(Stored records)
::::

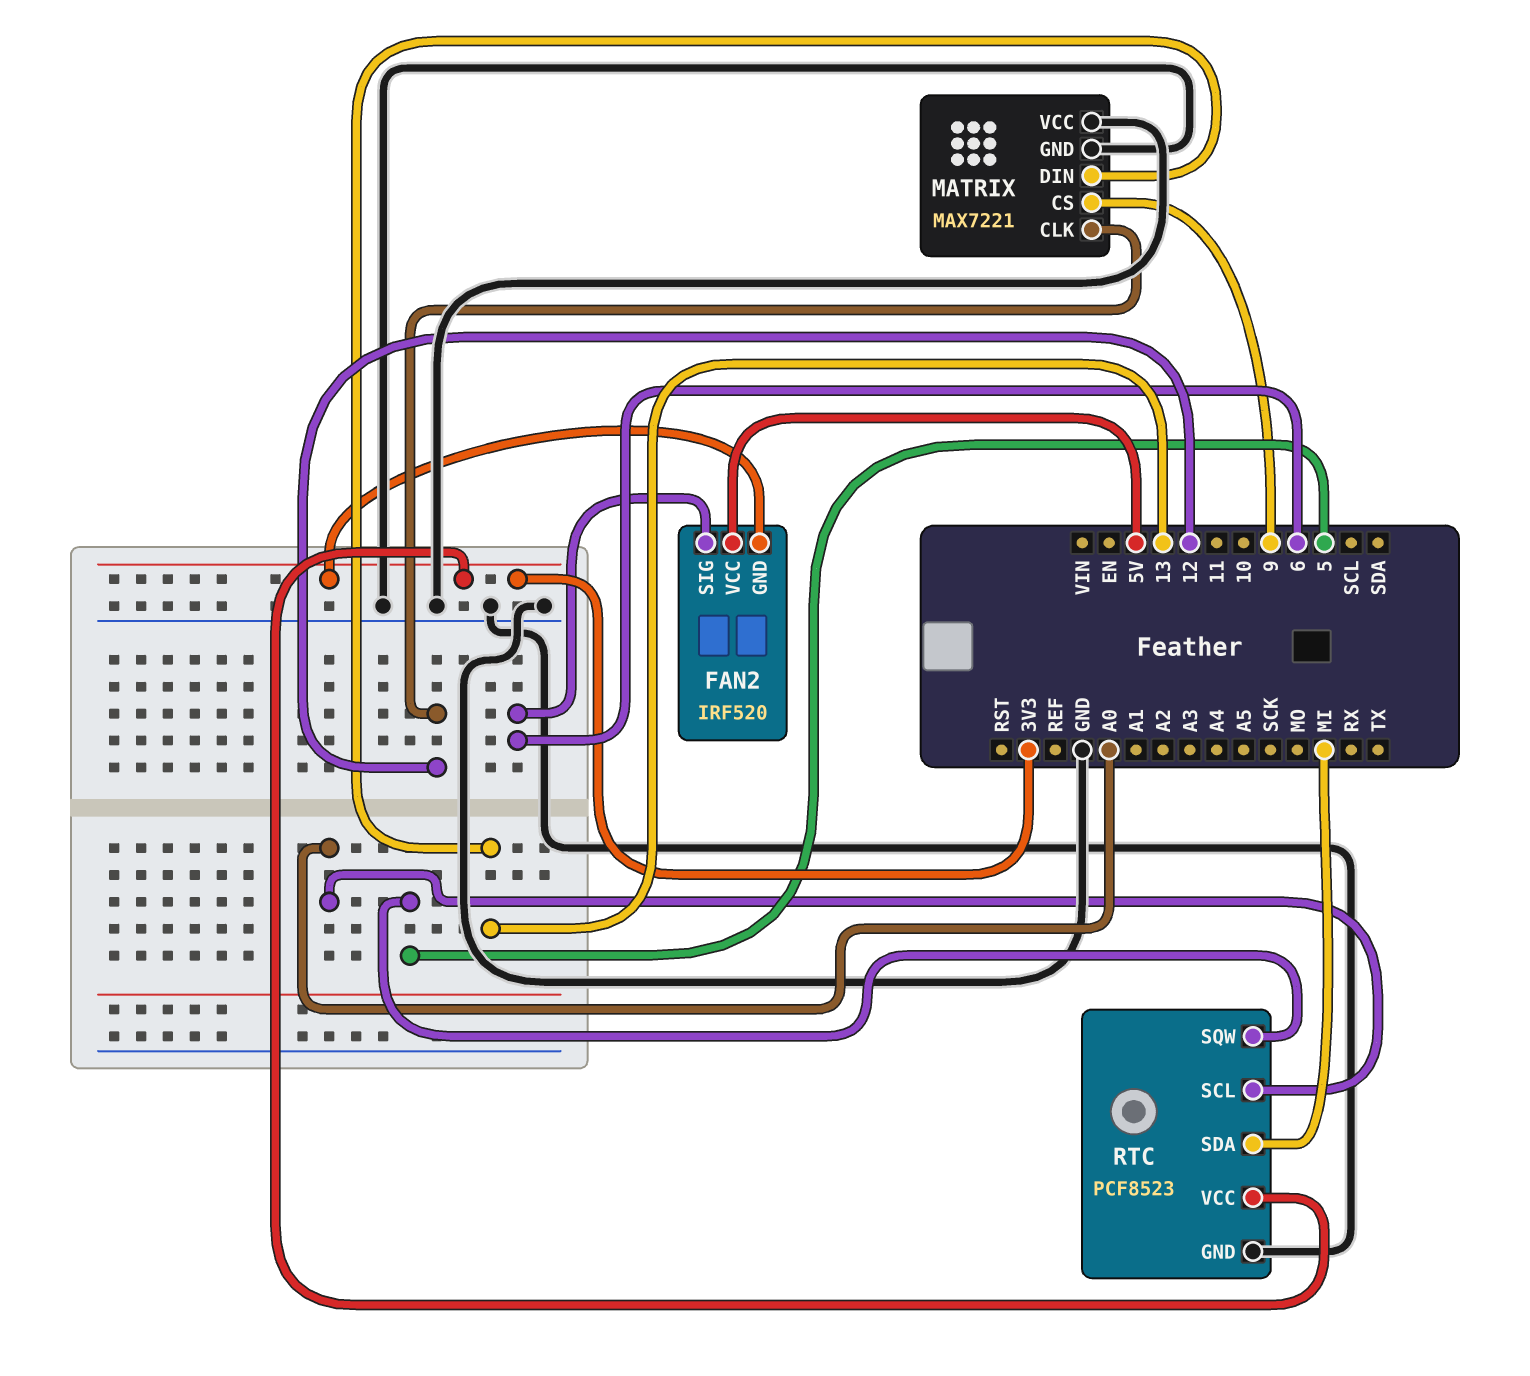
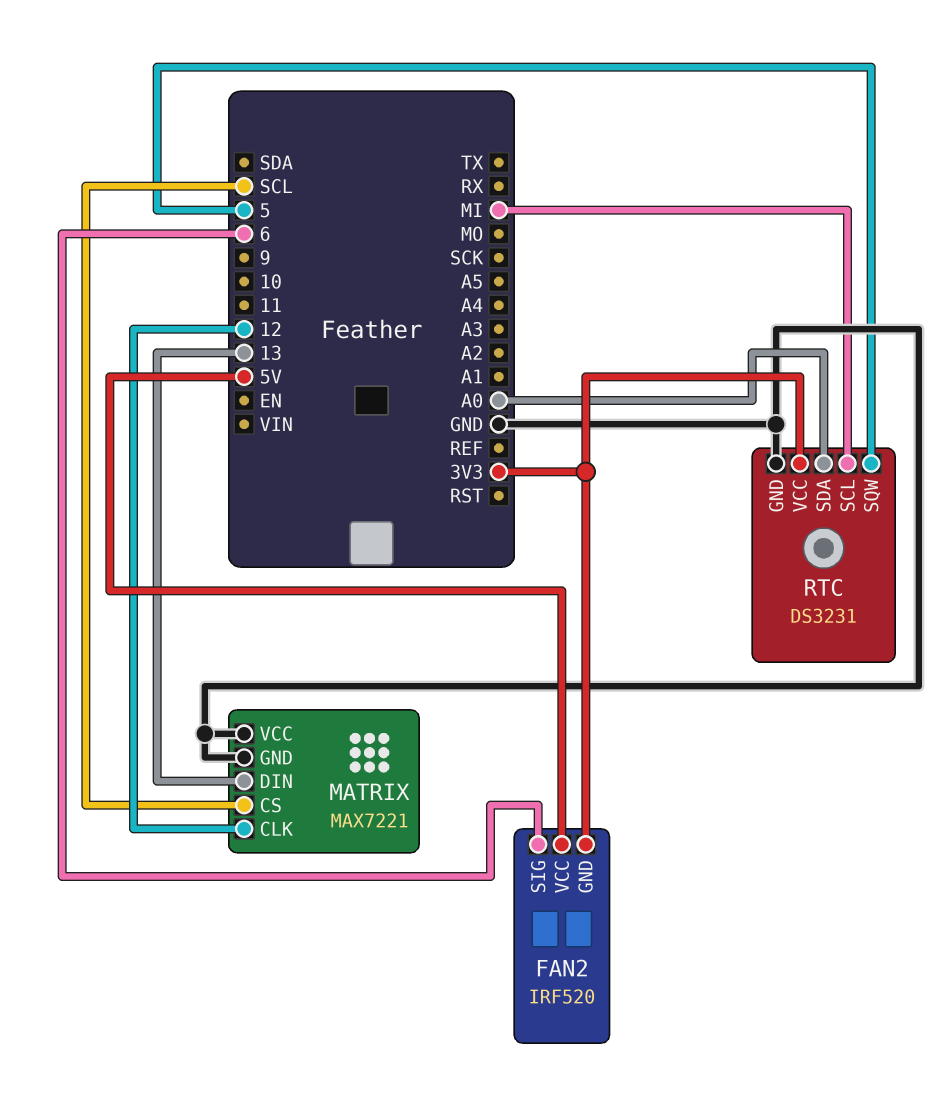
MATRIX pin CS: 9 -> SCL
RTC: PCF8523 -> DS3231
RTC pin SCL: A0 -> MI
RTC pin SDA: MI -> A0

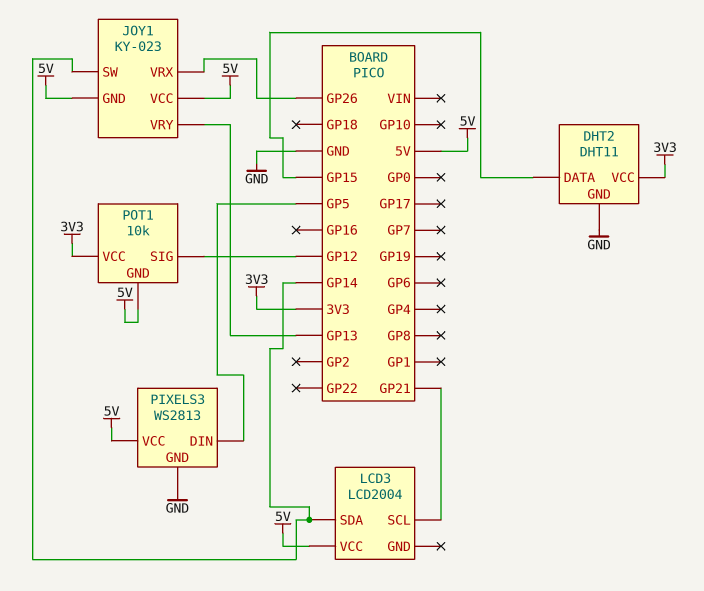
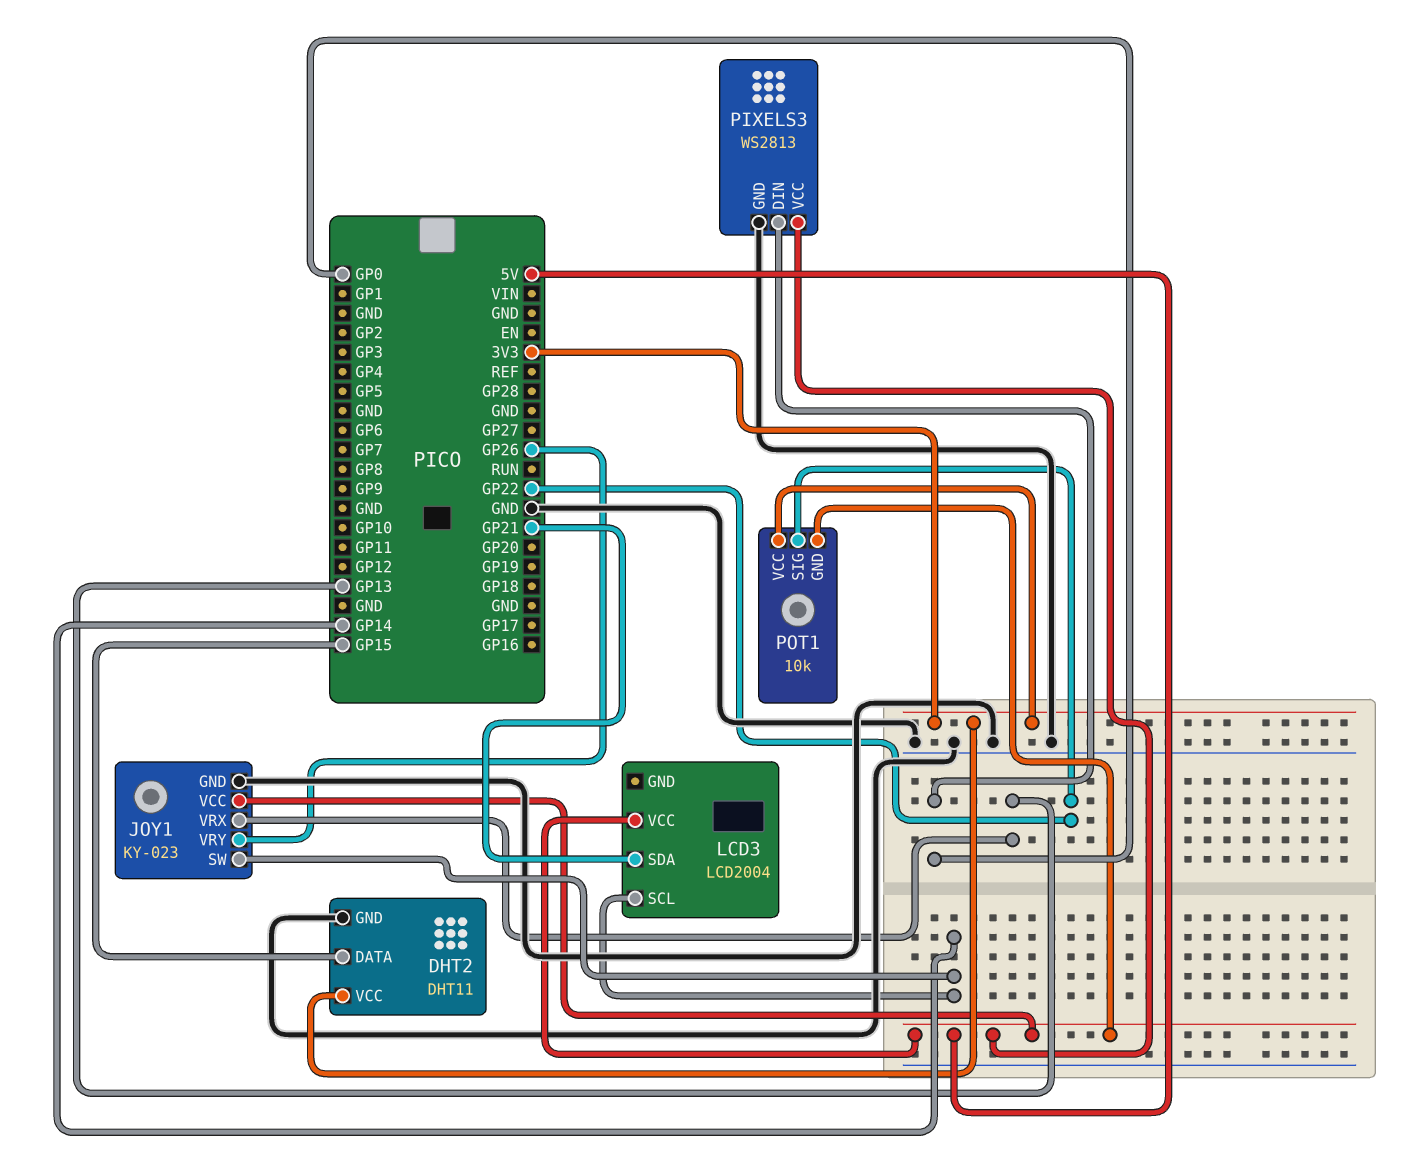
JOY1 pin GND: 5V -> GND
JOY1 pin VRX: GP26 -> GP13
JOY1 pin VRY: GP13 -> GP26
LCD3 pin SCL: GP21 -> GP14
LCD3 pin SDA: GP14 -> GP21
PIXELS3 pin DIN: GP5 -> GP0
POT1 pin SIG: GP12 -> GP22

::::

Requirement: Write the lines from the line containing "RTC pin SCL: A0 -> MI" through the last line of the data out again exactly, and only those lines; pictures stay out.

Solution for this task:
RTC pin SCL: A0 -> MI
RTC pin SDA: MI -> A0

JOY1 pin GND: 5V -> GND
JOY1 pin VRX: GP26 -> GP13
JOY1 pin VRY: GP13 -> GP26
LCD3 pin SCL: GP21 -> GP14
LCD3 pin SDA: GP14 -> GP21
PIXELS3 pin DIN: GP5 -> GP0
POT1 pin SIG: GP12 -> GP22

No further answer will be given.